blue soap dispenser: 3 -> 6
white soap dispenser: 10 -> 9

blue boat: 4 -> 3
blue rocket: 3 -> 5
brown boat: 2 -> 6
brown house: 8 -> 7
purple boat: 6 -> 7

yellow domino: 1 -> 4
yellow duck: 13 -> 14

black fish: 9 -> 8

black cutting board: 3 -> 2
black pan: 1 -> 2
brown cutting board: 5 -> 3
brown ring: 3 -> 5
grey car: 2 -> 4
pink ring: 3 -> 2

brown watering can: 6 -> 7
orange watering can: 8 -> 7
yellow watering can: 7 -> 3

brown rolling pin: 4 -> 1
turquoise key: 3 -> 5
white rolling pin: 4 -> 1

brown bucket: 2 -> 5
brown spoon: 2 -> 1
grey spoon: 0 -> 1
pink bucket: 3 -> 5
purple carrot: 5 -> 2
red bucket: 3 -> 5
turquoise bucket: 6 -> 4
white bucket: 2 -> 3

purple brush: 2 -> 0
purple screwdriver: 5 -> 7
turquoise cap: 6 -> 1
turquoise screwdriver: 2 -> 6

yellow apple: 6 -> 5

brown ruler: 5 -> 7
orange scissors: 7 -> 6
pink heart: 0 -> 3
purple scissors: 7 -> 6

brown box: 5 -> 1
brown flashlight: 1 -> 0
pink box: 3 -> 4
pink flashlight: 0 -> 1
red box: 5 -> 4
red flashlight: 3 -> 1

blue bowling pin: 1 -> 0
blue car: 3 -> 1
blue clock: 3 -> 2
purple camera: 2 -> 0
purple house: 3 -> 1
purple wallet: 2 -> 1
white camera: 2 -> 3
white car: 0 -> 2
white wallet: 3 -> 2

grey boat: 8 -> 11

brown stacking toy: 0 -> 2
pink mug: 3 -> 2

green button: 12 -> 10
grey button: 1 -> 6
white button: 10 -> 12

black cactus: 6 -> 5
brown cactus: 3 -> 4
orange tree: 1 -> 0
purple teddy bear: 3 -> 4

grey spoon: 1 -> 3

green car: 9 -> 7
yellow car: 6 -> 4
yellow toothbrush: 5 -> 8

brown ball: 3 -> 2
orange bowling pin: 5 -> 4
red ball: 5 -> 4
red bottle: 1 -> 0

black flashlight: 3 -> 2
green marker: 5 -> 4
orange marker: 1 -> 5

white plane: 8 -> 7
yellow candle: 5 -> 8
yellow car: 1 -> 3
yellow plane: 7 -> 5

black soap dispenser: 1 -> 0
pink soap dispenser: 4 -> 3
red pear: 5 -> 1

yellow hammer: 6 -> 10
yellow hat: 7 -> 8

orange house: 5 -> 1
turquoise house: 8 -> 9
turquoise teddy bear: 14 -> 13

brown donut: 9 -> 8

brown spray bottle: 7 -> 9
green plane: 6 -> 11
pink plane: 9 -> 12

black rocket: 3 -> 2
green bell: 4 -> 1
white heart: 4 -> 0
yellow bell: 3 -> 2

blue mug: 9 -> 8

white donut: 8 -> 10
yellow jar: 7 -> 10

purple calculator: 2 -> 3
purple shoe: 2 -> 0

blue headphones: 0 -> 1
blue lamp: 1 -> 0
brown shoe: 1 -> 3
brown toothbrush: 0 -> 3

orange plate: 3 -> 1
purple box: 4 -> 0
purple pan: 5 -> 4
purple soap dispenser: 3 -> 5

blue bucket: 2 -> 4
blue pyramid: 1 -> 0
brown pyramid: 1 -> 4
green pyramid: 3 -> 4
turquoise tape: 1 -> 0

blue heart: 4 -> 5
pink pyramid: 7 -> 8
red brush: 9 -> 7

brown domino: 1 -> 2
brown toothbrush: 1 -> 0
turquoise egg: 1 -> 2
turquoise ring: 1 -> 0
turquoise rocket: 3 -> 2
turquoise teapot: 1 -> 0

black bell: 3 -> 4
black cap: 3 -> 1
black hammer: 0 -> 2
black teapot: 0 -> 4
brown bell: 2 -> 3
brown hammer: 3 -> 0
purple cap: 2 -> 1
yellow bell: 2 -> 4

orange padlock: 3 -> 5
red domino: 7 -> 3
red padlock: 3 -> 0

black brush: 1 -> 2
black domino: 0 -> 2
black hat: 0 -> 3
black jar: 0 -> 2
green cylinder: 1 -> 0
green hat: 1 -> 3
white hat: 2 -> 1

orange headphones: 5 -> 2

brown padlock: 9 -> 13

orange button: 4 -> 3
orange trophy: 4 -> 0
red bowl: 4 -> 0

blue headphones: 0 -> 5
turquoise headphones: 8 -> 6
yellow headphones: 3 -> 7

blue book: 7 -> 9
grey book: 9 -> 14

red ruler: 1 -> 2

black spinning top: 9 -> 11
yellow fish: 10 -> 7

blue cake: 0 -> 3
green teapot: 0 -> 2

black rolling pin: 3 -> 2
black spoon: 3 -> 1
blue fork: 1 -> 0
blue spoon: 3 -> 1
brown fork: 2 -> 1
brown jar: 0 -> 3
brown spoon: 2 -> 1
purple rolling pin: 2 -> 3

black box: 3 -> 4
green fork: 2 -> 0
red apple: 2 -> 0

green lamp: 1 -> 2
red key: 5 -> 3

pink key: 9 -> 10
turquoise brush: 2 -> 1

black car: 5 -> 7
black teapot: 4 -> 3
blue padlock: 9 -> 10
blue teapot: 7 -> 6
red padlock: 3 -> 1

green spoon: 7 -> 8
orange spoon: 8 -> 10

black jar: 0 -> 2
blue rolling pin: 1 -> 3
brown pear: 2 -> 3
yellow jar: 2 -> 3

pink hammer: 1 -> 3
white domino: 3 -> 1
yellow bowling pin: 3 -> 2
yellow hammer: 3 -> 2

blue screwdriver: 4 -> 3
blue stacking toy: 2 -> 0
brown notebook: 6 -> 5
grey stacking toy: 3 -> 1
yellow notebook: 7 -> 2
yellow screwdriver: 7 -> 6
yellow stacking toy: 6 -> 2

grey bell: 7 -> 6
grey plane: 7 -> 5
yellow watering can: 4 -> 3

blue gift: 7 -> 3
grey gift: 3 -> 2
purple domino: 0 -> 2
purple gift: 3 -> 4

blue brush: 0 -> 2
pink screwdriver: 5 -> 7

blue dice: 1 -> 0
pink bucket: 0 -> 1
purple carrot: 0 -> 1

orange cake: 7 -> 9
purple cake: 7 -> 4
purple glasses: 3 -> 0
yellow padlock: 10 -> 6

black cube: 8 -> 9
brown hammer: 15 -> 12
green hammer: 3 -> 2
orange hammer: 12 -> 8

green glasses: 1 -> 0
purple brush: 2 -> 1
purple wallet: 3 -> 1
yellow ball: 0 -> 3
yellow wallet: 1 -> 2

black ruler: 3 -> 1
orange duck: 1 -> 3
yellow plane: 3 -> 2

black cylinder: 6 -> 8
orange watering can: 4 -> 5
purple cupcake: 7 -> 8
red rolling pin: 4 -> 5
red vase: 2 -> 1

WHAT THE TASK REQUIRES - Nothing but a number should be given: the count of lines in the records that contain the word "fork".

YOUR RESPONSE - 3